(Given entries)

━━━━━━━━

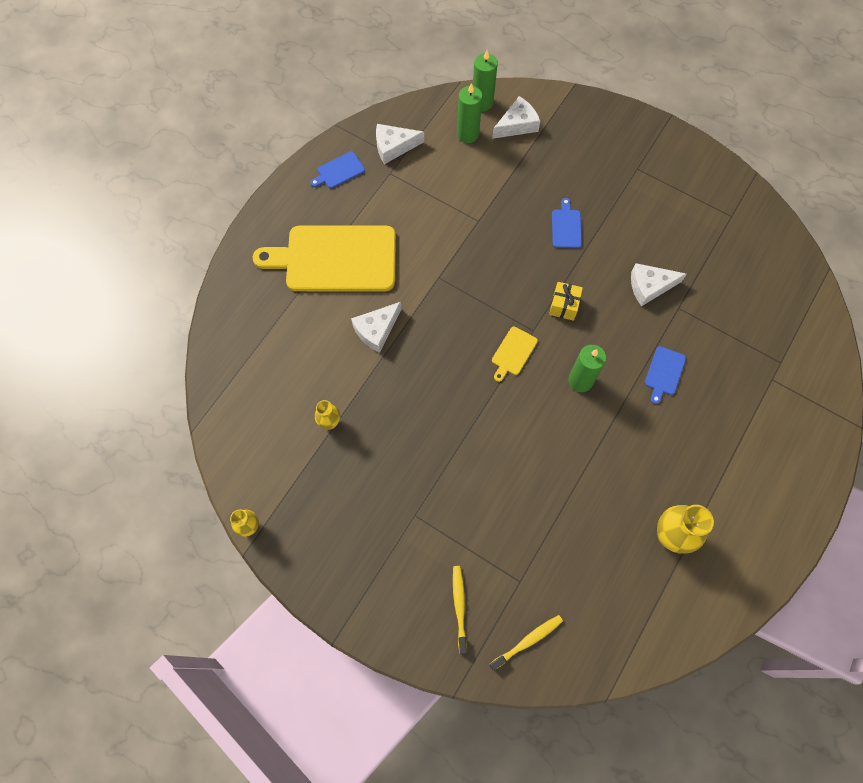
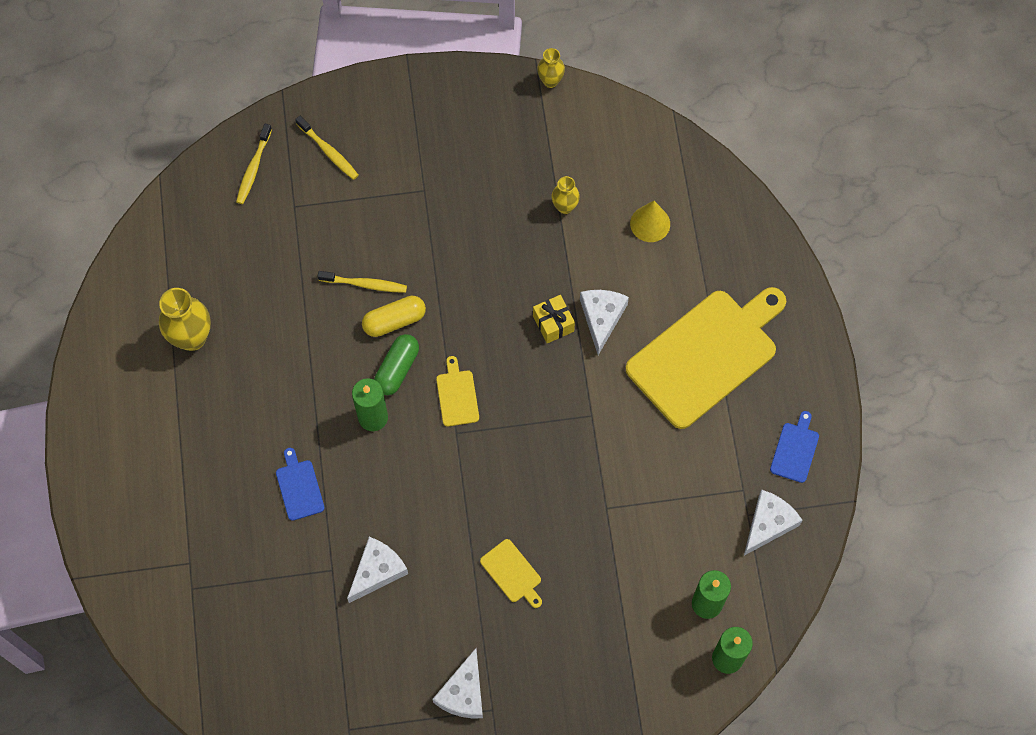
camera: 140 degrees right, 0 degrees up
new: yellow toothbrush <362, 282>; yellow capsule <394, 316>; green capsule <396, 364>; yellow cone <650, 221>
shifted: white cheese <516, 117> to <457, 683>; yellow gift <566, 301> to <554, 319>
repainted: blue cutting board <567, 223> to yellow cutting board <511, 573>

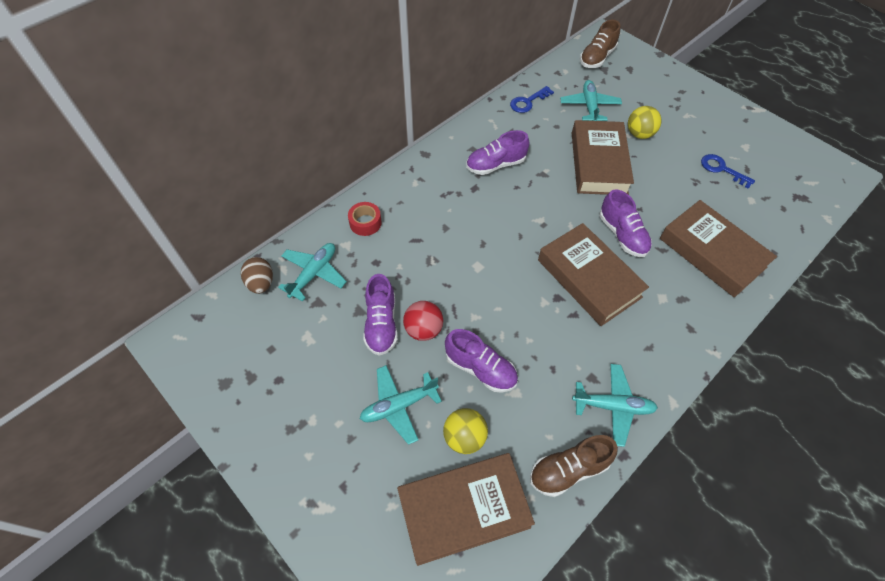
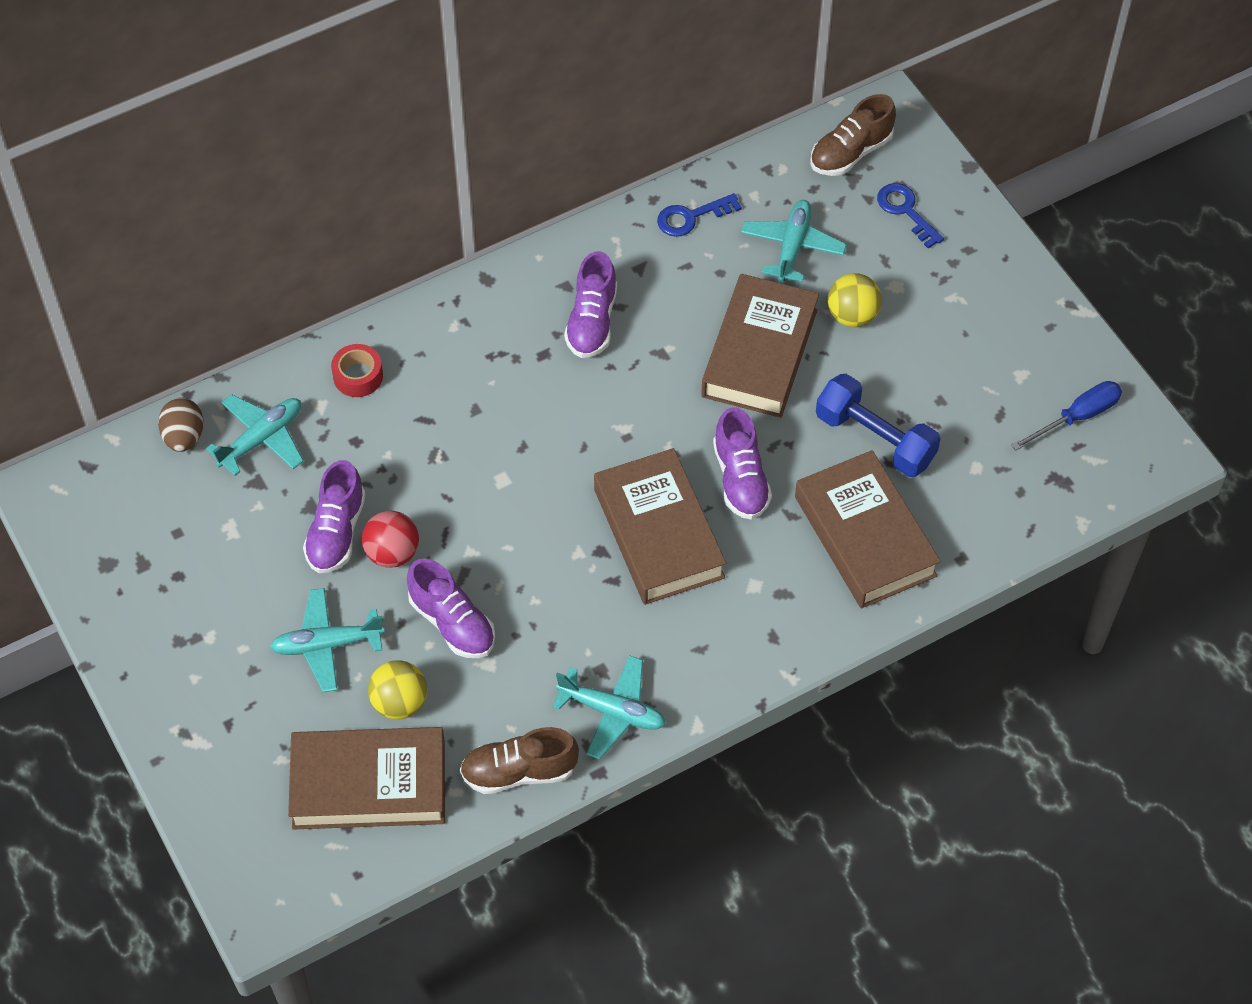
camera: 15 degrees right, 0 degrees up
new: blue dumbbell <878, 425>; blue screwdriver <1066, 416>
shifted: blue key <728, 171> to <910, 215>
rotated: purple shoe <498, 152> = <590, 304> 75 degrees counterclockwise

━━━━━━━━

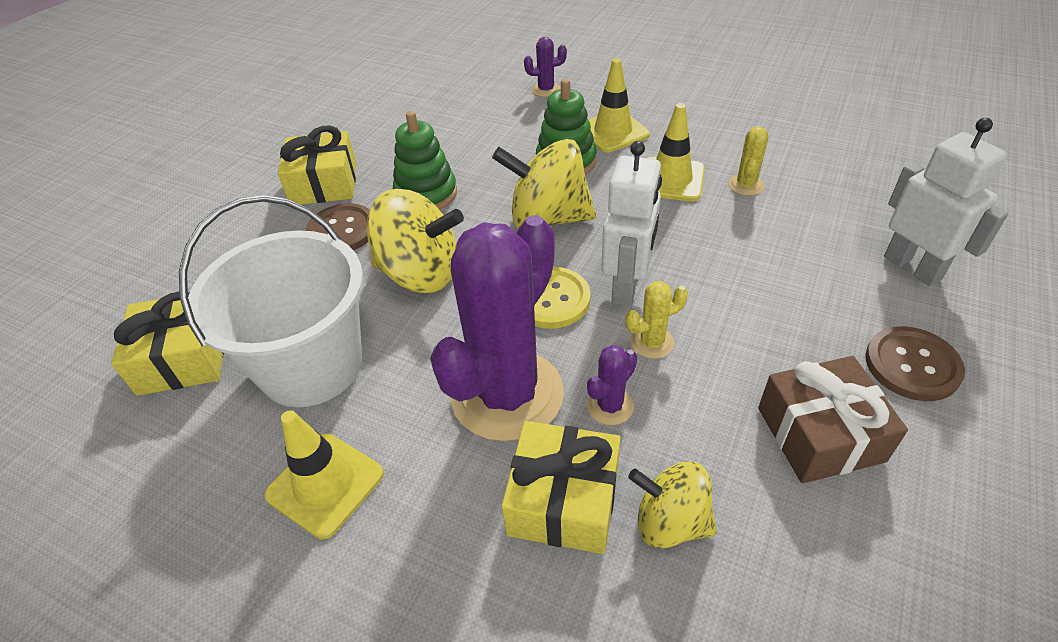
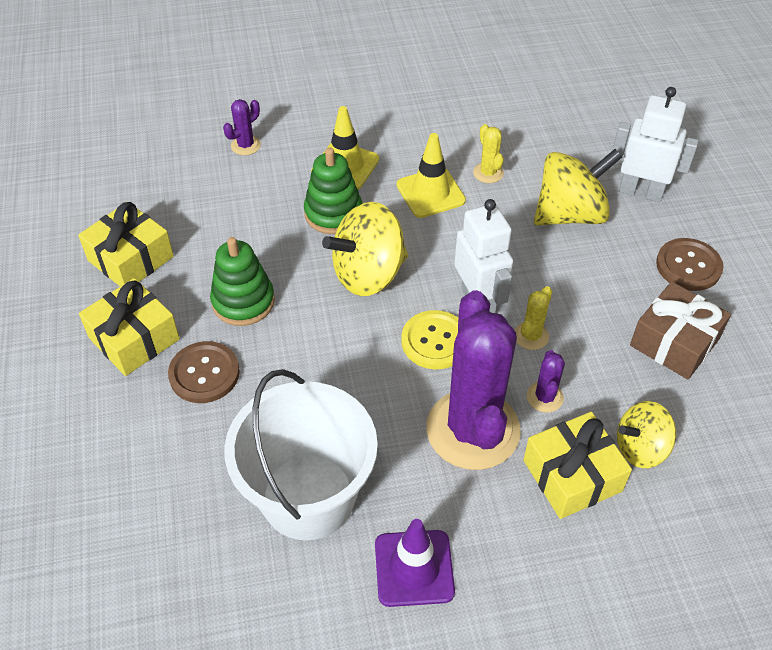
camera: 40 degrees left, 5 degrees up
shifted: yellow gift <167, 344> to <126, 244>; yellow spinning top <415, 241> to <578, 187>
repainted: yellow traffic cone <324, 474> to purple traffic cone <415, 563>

━━━━━━━━

(Task statement)
In the listing above, transcribe exactly everything from the line containing "camera: 140 degrees right, 0 degrees up" down to the line containing "shifted: white cheese", including both and nothing more.

(Exercise output)
camera: 140 degrees right, 0 degrees up
new: yellow toothbrush <362, 282>; yellow capsule <394, 316>; green capsule <396, 364>; yellow cone <650, 221>
shifted: white cheese <516, 117> to <457, 683>; yellow gift <566, 301> to <554, 319>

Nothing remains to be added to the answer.